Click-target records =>
________________________

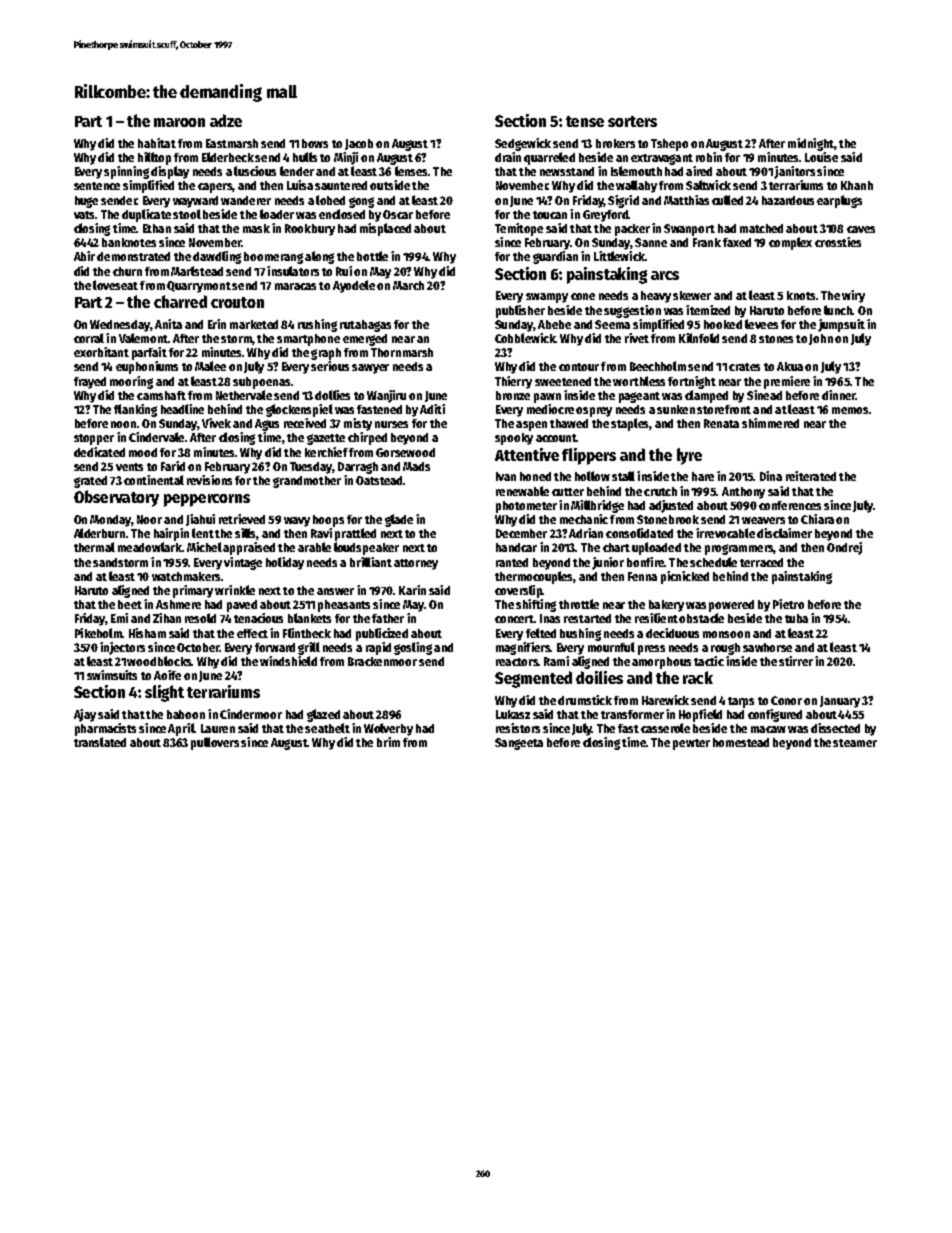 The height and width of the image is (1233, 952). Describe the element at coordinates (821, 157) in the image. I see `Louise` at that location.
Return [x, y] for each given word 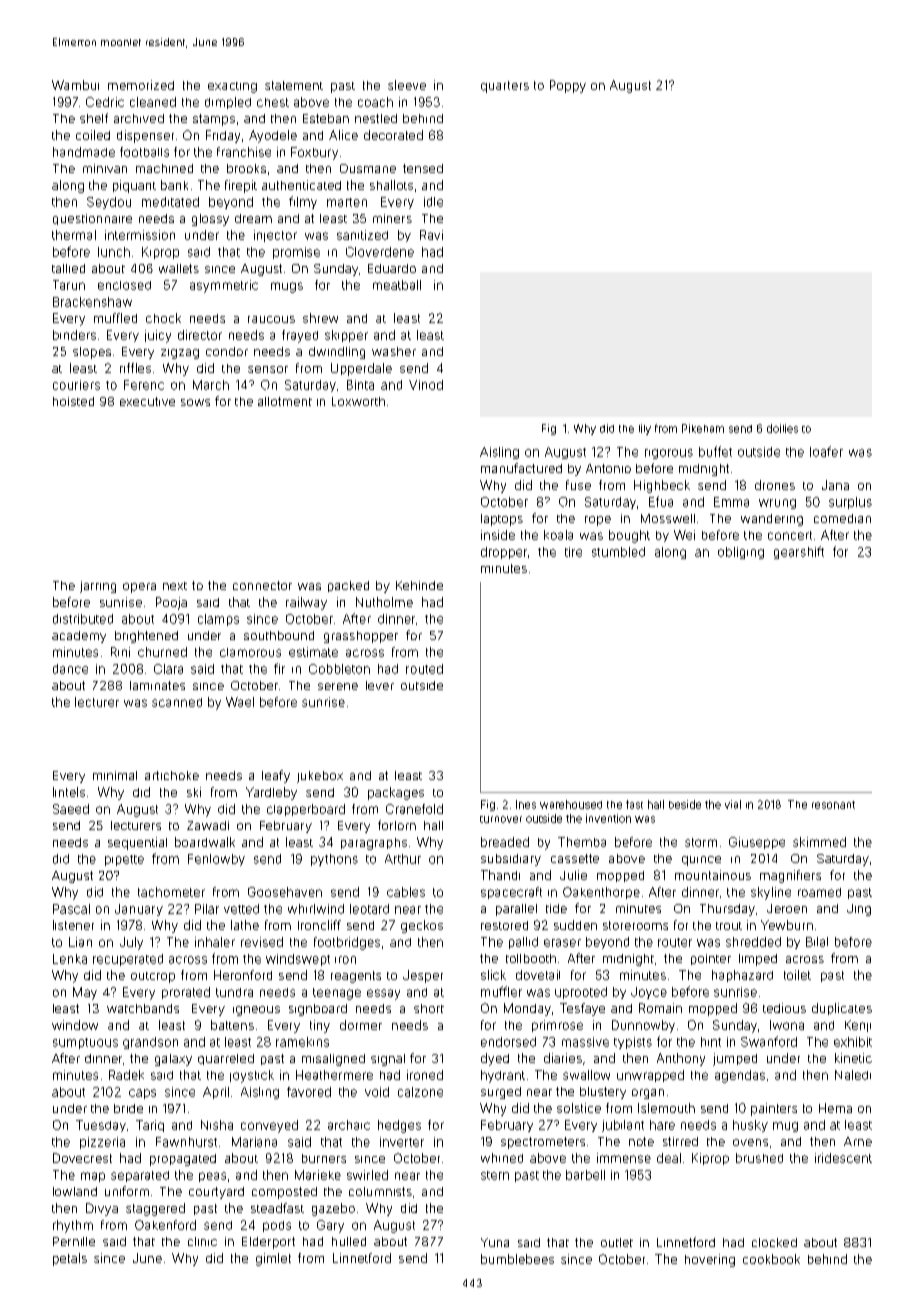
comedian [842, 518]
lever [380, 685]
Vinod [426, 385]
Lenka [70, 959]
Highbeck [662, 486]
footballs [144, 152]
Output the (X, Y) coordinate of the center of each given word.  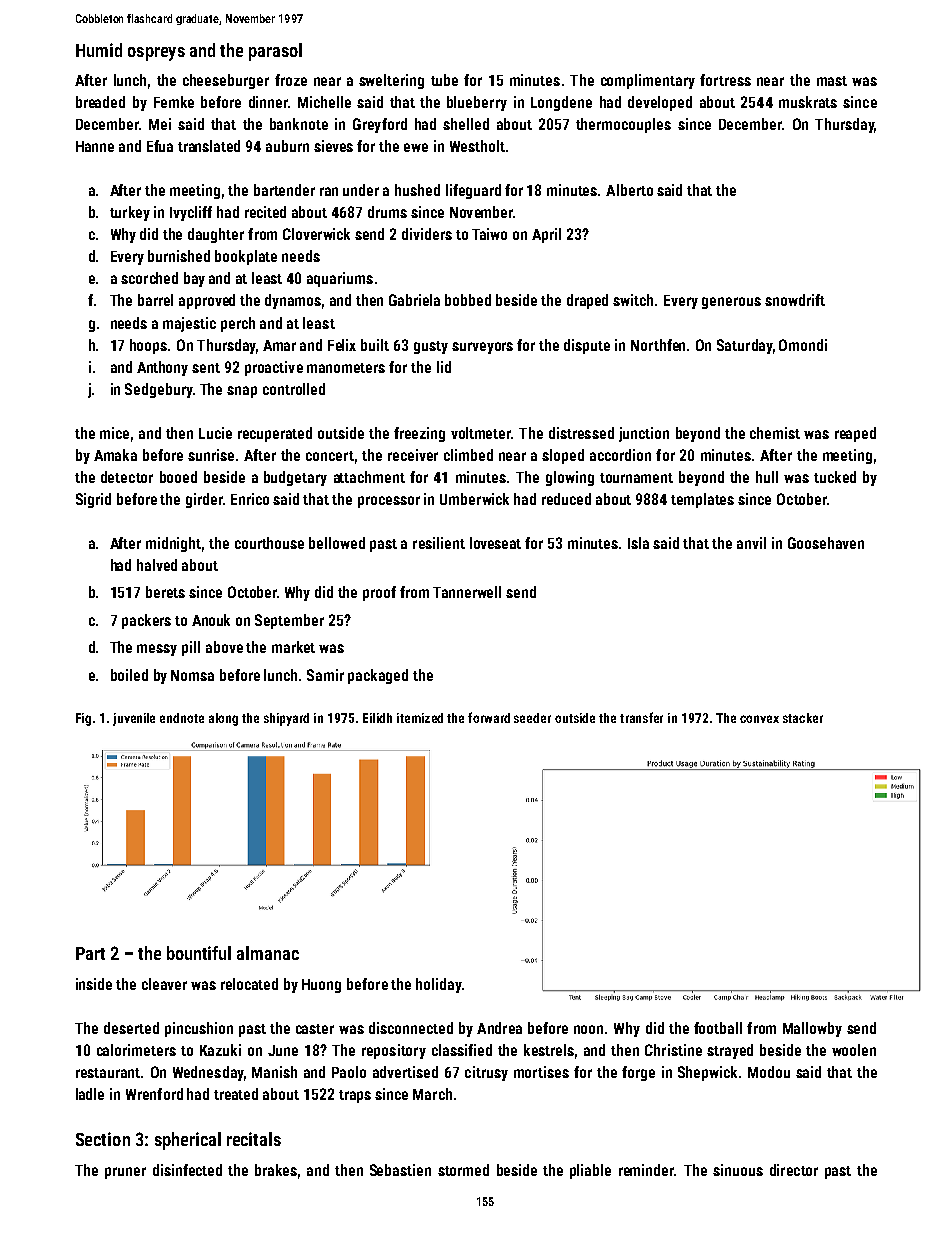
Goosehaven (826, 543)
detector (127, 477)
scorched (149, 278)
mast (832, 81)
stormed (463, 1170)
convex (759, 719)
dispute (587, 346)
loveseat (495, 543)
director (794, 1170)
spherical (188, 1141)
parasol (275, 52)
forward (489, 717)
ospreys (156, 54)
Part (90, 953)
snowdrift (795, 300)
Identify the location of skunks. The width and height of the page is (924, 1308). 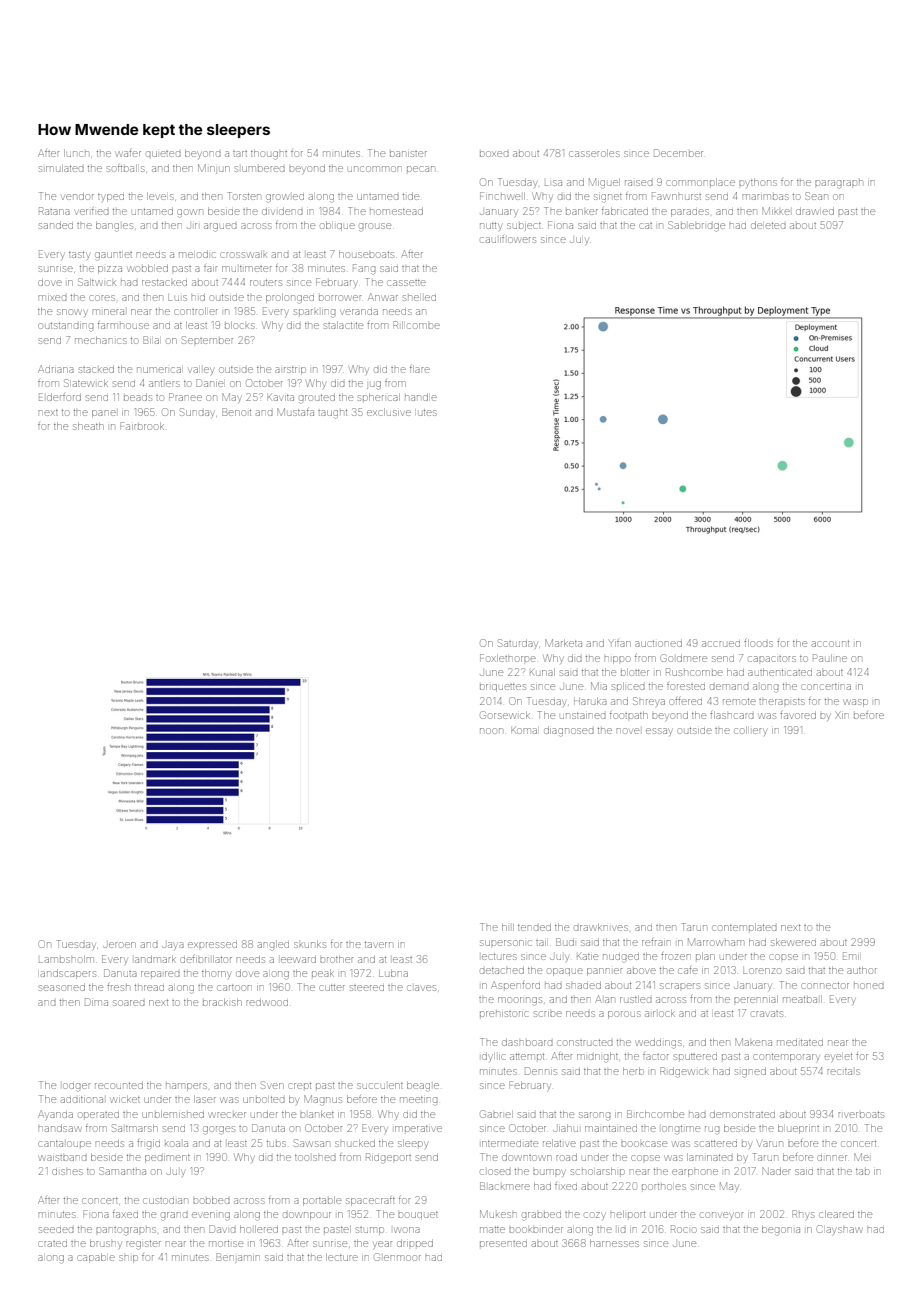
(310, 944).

________________________

EXERCISE TASK => Please copy the records above word for word, leaving out the pictures.

EXPECTED ANSWER =>
 The height and width of the image is (1233, 952). Describe the element at coordinates (821, 157) in the image. I see `Louise` at that location.
Return [x, y] for each given word 
comedian [842, 518]
lever [380, 685]
Vinod [426, 385]
Lenka [70, 959]
Highbeck [662, 486]
footballs [144, 152]
Output the (X, Y) coordinate of the center of each given word.  
Goosehaven (826, 543)
detector (127, 477)
scorched (149, 278)
mast (832, 81)
stormed (463, 1170)
convex (759, 719)
dispute (587, 346)
loveseat (495, 543)
director (794, 1170)
spherical (188, 1141)
parasol (275, 52)
forward (489, 717)
ospreys (156, 54)
Part (90, 953)
snowdrift (795, 300)
Identify the location of skunks. The width and height of the page is (924, 1308). 
(310, 944).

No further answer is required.